- _Problem to work on_
Copy out the full set of records. Keep every word the same.

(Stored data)
• • • • • • •
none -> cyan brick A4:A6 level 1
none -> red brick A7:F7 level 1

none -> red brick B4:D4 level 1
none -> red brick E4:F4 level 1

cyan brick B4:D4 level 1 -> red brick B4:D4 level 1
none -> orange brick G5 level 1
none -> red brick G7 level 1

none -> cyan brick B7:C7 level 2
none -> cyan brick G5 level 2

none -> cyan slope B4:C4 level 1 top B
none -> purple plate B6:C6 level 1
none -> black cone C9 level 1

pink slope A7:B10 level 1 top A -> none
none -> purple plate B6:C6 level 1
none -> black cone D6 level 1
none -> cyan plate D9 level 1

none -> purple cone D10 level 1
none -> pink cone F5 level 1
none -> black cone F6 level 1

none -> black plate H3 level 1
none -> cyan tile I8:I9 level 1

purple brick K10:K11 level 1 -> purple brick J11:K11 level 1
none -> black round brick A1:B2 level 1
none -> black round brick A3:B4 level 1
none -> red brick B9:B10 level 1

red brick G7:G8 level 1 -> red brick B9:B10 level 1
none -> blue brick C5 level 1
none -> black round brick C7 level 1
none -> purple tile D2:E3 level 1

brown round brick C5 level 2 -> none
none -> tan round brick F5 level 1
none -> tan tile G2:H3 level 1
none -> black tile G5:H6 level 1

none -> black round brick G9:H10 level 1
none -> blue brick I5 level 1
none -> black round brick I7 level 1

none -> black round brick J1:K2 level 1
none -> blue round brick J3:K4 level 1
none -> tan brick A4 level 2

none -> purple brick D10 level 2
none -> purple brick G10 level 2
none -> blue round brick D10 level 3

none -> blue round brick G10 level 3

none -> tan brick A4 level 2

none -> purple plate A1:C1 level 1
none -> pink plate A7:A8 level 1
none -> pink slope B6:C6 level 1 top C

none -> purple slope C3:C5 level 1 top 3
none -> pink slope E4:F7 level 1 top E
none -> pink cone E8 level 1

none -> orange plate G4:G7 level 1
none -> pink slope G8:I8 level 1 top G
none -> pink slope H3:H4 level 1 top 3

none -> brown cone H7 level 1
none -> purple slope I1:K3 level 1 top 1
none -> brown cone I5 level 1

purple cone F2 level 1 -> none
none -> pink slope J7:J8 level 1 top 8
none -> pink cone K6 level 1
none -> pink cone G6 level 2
• • • • • • •
- _Result_
none -> cyan brick A4:A6 level 1
none -> red brick A7:F7 level 1

none -> red brick B4:D4 level 1
none -> red brick E4:F4 level 1

cyan brick B4:D4 level 1 -> red brick B4:D4 level 1
none -> orange brick G5 level 1
none -> red brick G7 level 1

none -> cyan brick B7:C7 level 2
none -> cyan brick G5 level 2

none -> cyan slope B4:C4 level 1 top B
none -> purple plate B6:C6 level 1
none -> black cone C9 level 1

pink slope A7:B10 level 1 top A -> none
none -> purple plate B6:C6 level 1
none -> black cone D6 level 1
none -> cyan plate D9 level 1

none -> purple cone D10 level 1
none -> pink cone F5 level 1
none -> black cone F6 level 1

none -> black plate H3 level 1
none -> cyan tile I8:I9 level 1

purple brick K10:K11 level 1 -> purple brick J11:K11 level 1
none -> black round brick A1:B2 level 1
none -> black round brick A3:B4 level 1
none -> red brick B9:B10 level 1

red brick G7:G8 level 1 -> red brick B9:B10 level 1
none -> blue brick C5 level 1
none -> black round brick C7 level 1
none -> purple tile D2:E3 level 1

brown round brick C5 level 2 -> none
none -> tan round brick F5 level 1
none -> tan tile G2:H3 level 1
none -> black tile G5:H6 level 1

none -> black round brick G9:H10 level 1
none -> blue brick I5 level 1
none -> black round brick I7 level 1

none -> black round brick J1:K2 level 1
none -> blue round brick J3:K4 level 1
none -> tan brick A4 level 2

none -> purple brick D10 level 2
none -> purple brick G10 level 2
none -> blue round brick D10 level 3

none -> blue round brick G10 level 3

none -> tan brick A4 level 2

none -> purple plate A1:C1 level 1
none -> pink plate A7:A8 level 1
none -> pink slope B6:C6 level 1 top C

none -> purple slope C3:C5 level 1 top 3
none -> pink slope E4:F7 level 1 top E
none -> pink cone E8 level 1

none -> orange plate G4:G7 level 1
none -> pink slope G8:I8 level 1 top G
none -> pink slope H3:H4 level 1 top 3

none -> brown cone H7 level 1
none -> purple slope I1:K3 level 1 top 1
none -> brown cone I5 level 1

purple cone F2 level 1 -> none
none -> pink slope J7:J8 level 1 top 8
none -> pink cone K6 level 1
none -> pink cone G6 level 2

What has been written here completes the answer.